**TASK OBJECTIVE**
From the line that contains "was: bateau [vert]" down to the last line of the entries, repeat every line exactly. Do not carry over the pictures.

**GIVEN DATA**
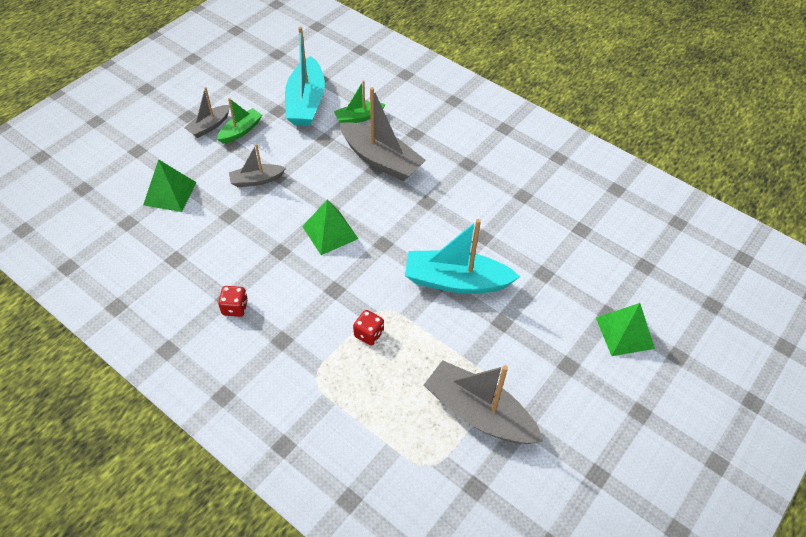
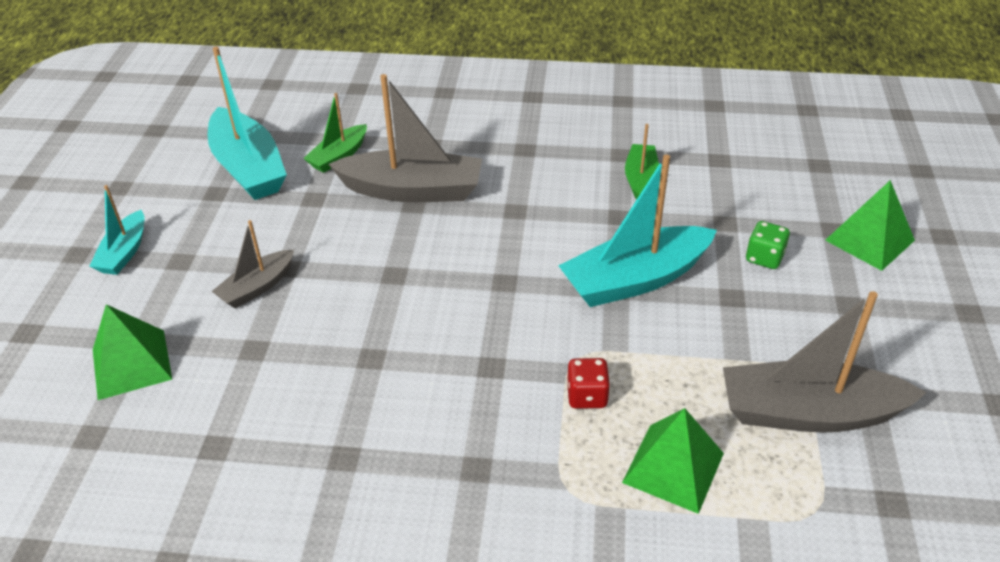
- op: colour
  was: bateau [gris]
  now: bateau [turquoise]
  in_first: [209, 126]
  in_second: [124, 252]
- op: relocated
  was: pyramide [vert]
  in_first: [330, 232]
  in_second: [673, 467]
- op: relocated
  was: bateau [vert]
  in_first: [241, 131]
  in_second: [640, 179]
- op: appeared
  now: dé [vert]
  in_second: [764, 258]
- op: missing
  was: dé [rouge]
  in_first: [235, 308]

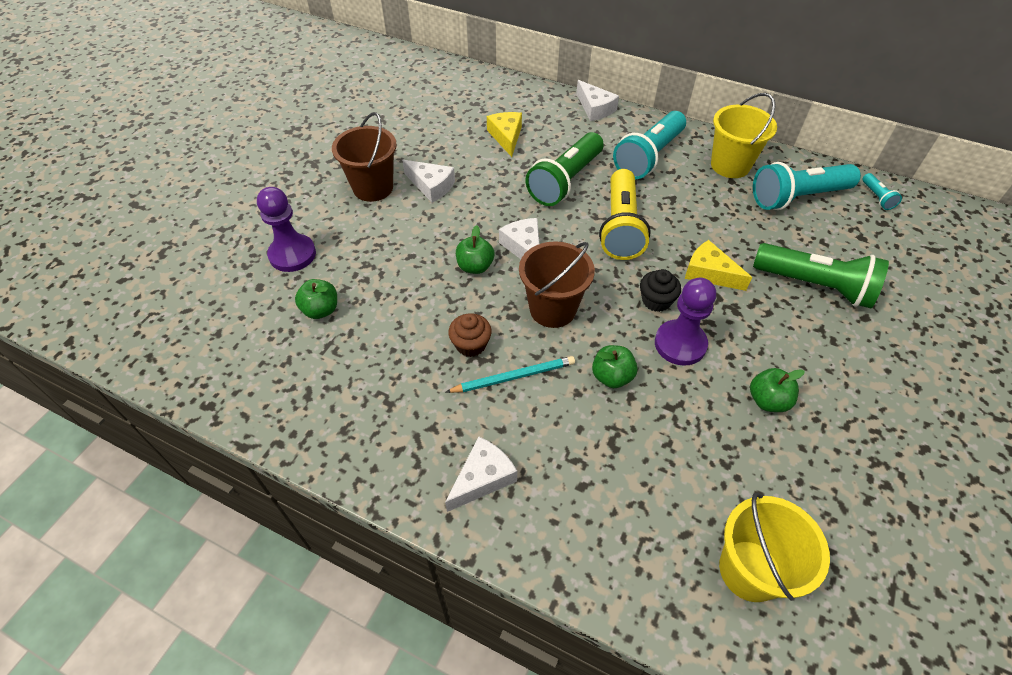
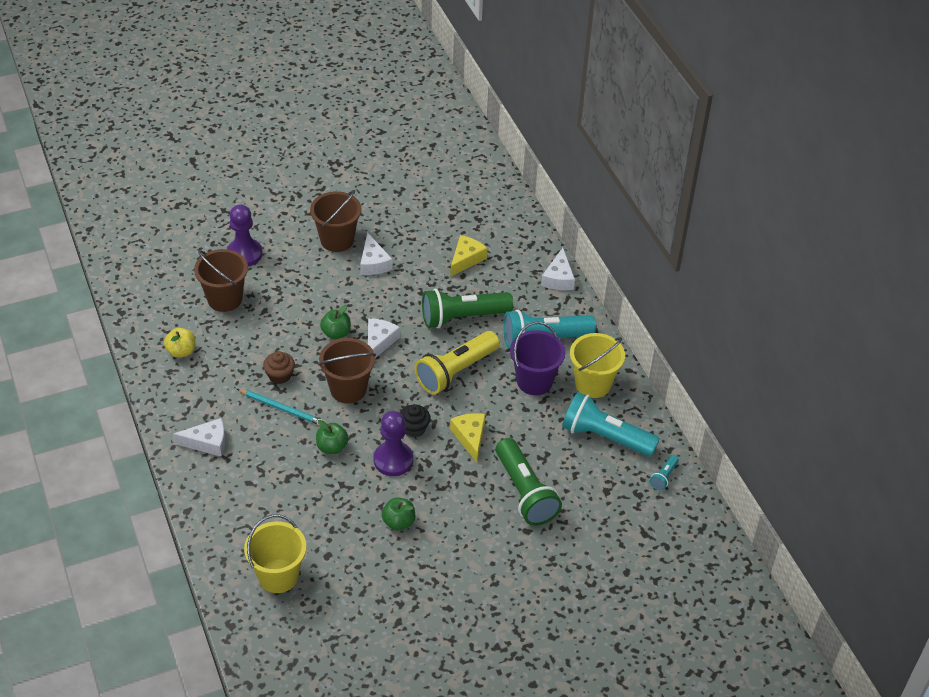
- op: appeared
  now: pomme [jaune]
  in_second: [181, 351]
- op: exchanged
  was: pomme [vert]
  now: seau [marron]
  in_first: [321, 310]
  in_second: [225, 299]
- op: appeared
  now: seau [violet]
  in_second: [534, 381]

**EXERCISE OUTPUT**
  was: bateau [vert]
  in_first: [241, 131]
  in_second: [640, 179]
- op: appeared
  now: dé [vert]
  in_second: [764, 258]
- op: missing
  was: dé [rouge]
  in_first: [235, 308]

- op: appeared
  now: pomme [jaune]
  in_second: [181, 351]
- op: exchanged
  was: pomme [vert]
  now: seau [marron]
  in_first: [321, 310]
  in_second: [225, 299]
- op: appeared
  now: seau [violet]
  in_second: [534, 381]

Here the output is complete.